(Given data begins)

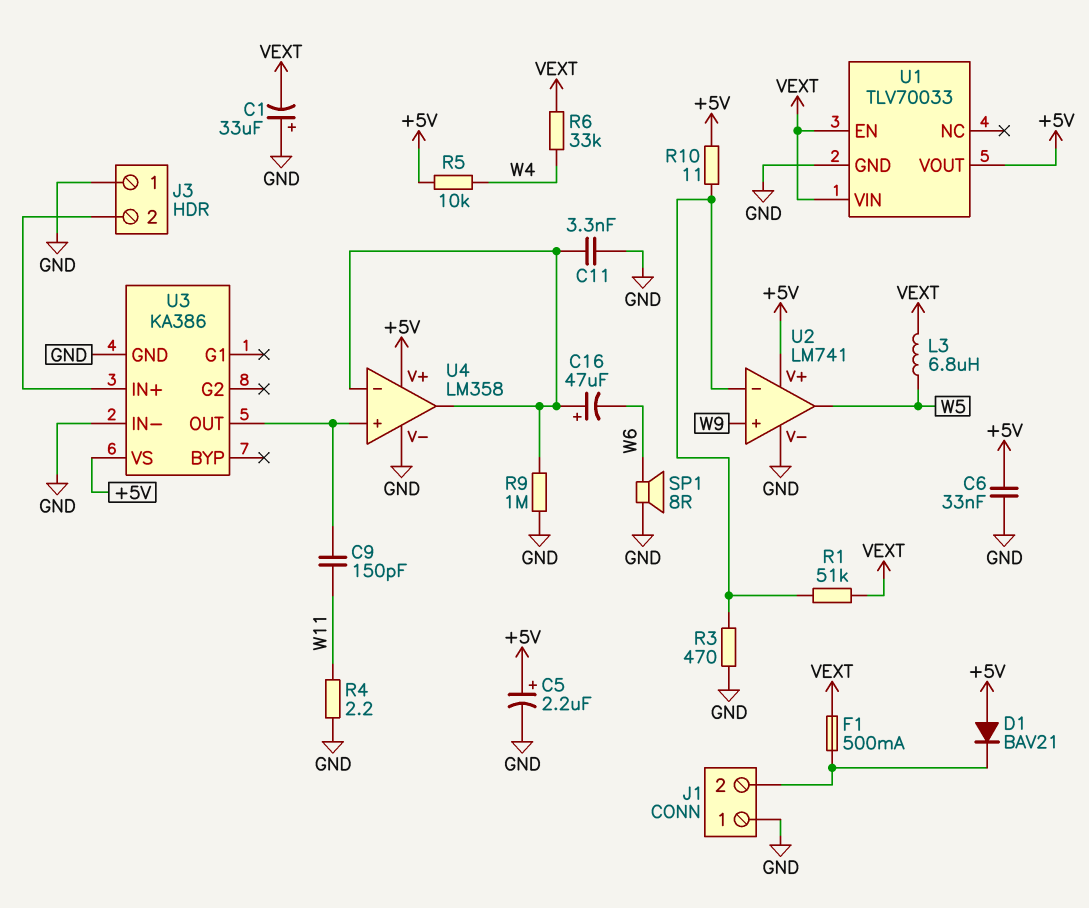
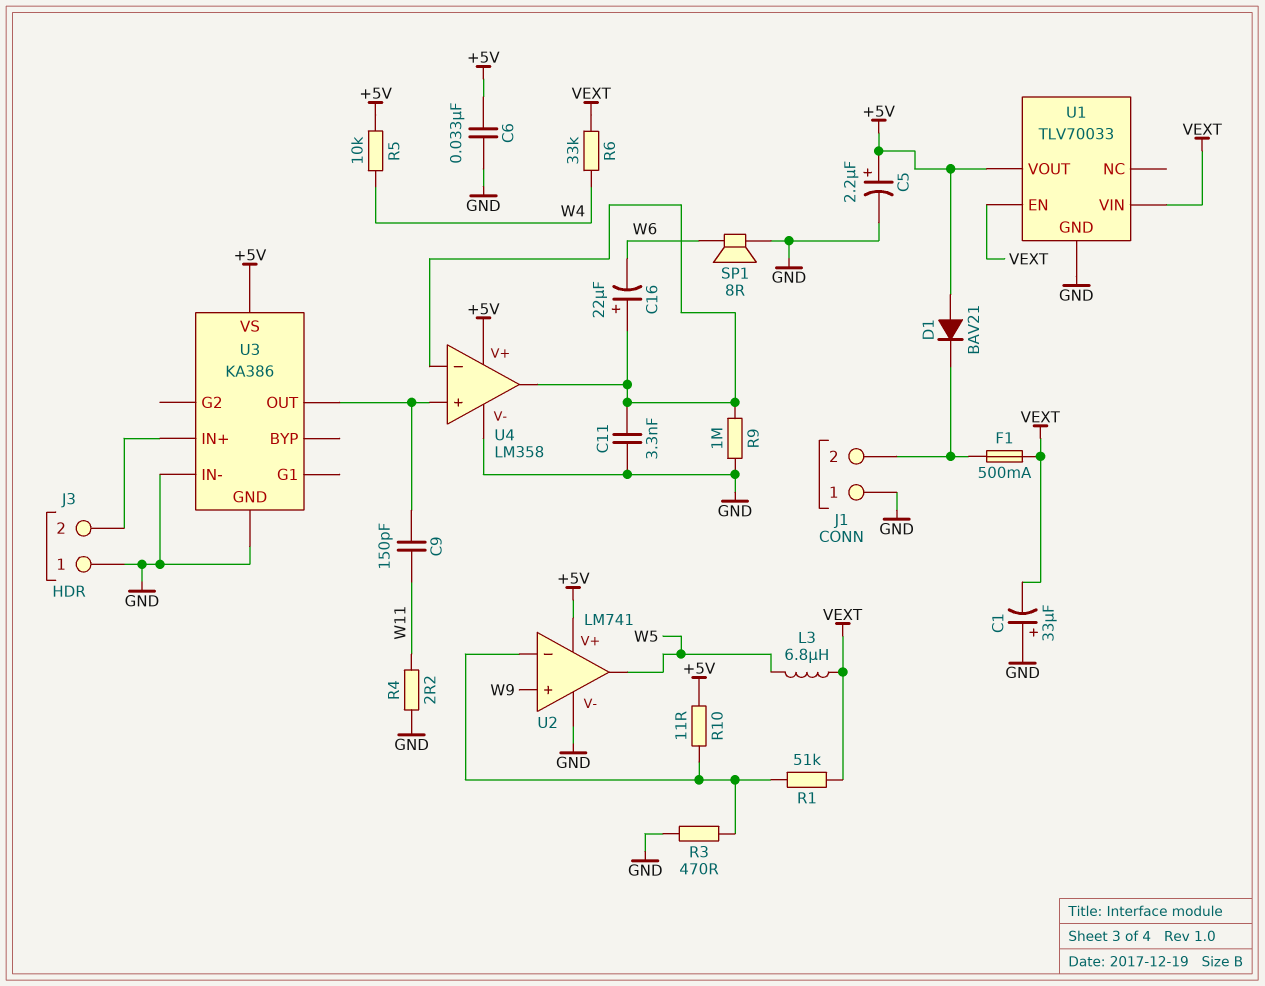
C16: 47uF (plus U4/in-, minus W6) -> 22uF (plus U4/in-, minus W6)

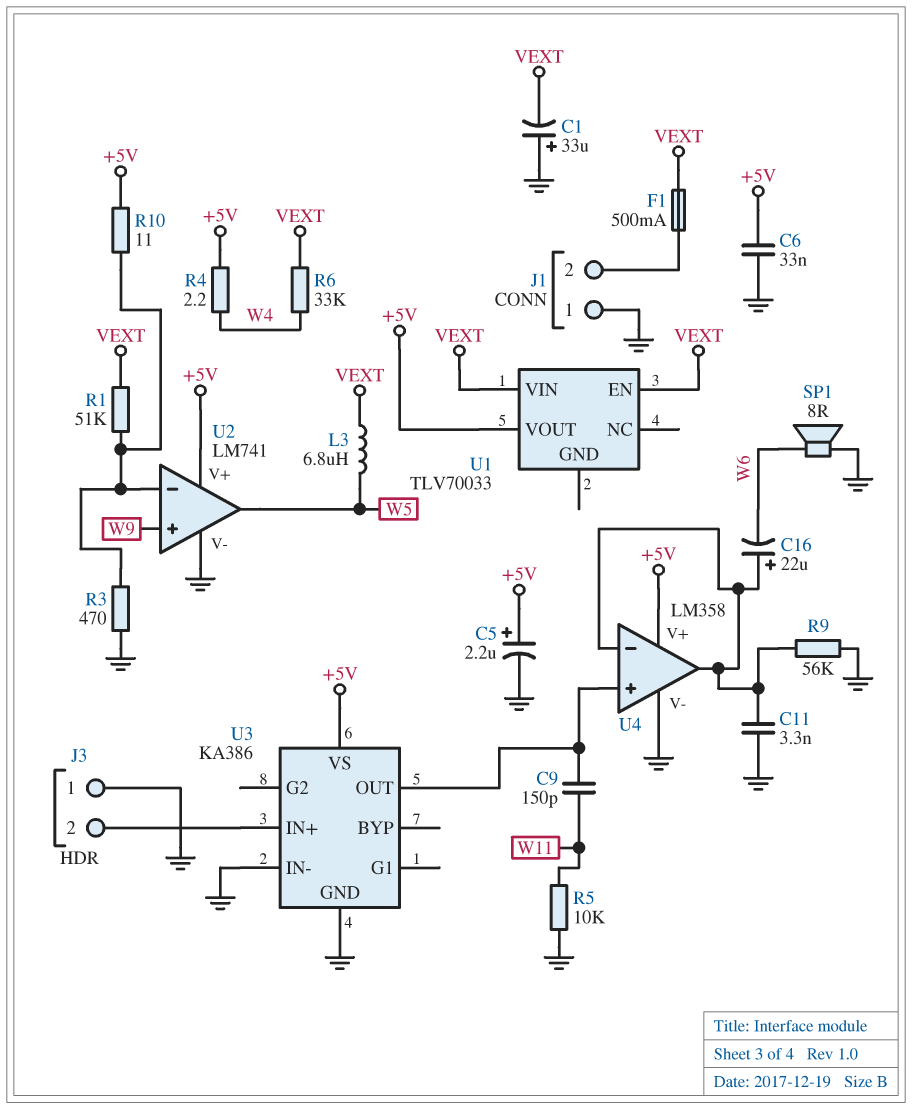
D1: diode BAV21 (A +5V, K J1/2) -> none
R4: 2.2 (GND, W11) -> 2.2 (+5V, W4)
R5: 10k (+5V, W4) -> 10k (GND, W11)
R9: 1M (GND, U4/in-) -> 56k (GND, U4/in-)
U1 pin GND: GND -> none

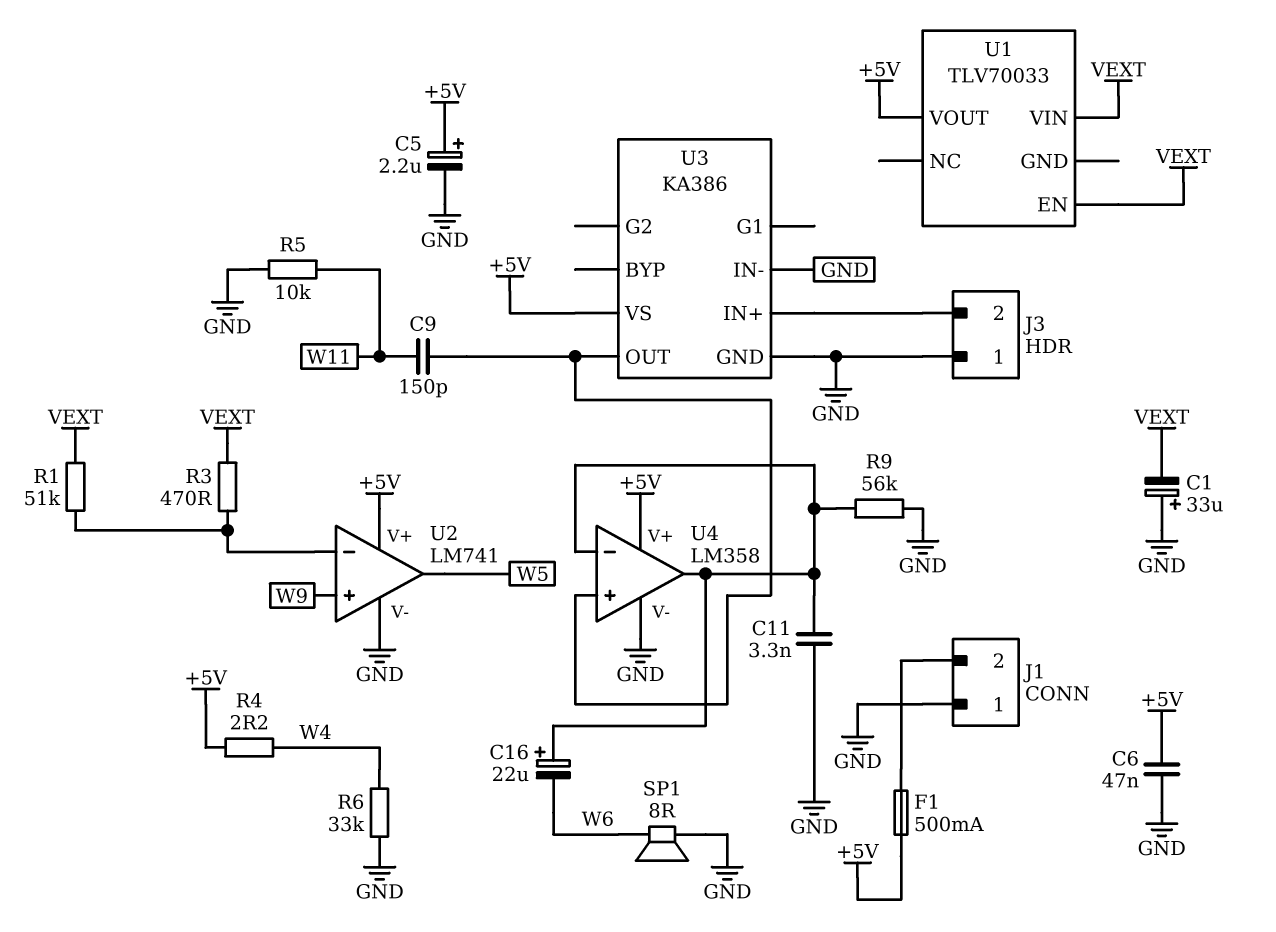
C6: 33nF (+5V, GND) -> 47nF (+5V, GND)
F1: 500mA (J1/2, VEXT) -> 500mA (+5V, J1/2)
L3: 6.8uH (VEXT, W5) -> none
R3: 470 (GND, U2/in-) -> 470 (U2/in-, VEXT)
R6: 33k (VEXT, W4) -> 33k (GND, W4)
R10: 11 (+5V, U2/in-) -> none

(Given data ends)
(Given data begins)

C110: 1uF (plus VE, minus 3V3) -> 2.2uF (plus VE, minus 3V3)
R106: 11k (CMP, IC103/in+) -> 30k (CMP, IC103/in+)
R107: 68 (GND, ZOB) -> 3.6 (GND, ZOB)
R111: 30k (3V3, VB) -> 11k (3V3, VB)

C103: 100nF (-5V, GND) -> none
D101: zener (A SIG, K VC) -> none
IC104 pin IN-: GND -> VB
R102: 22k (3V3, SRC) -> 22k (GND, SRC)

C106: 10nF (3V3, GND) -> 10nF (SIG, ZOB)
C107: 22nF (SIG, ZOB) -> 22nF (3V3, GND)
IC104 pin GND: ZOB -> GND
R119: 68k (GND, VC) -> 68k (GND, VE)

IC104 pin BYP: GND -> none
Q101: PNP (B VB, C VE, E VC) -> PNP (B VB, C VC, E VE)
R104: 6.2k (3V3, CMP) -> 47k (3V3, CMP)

(Given data ends)

▶ [Task instructions]: Reproduce the data above exactly, but only from the line containing "C16: 47uF (plus" through the line containing "R10: 11 (+5V, U2/in-) -> none"; skip the pictures.

▶ [Task response]:
C16: 47uF (plus U4/in-, minus W6) -> 22uF (plus U4/in-, minus W6)

D1: diode BAV21 (A +5V, K J1/2) -> none
R4: 2.2 (GND, W11) -> 2.2 (+5V, W4)
R5: 10k (+5V, W4) -> 10k (GND, W11)
R9: 1M (GND, U4/in-) -> 56k (GND, U4/in-)
U1 pin GND: GND -> none

C6: 33nF (+5V, GND) -> 47nF (+5V, GND)
F1: 500mA (J1/2, VEXT) -> 500mA (+5V, J1/2)
L3: 6.8uH (VEXT, W5) -> none
R3: 470 (GND, U2/in-) -> 470 (U2/in-, VEXT)
R6: 33k (VEXT, W4) -> 33k (GND, W4)
R10: 11 (+5V, U2/in-) -> none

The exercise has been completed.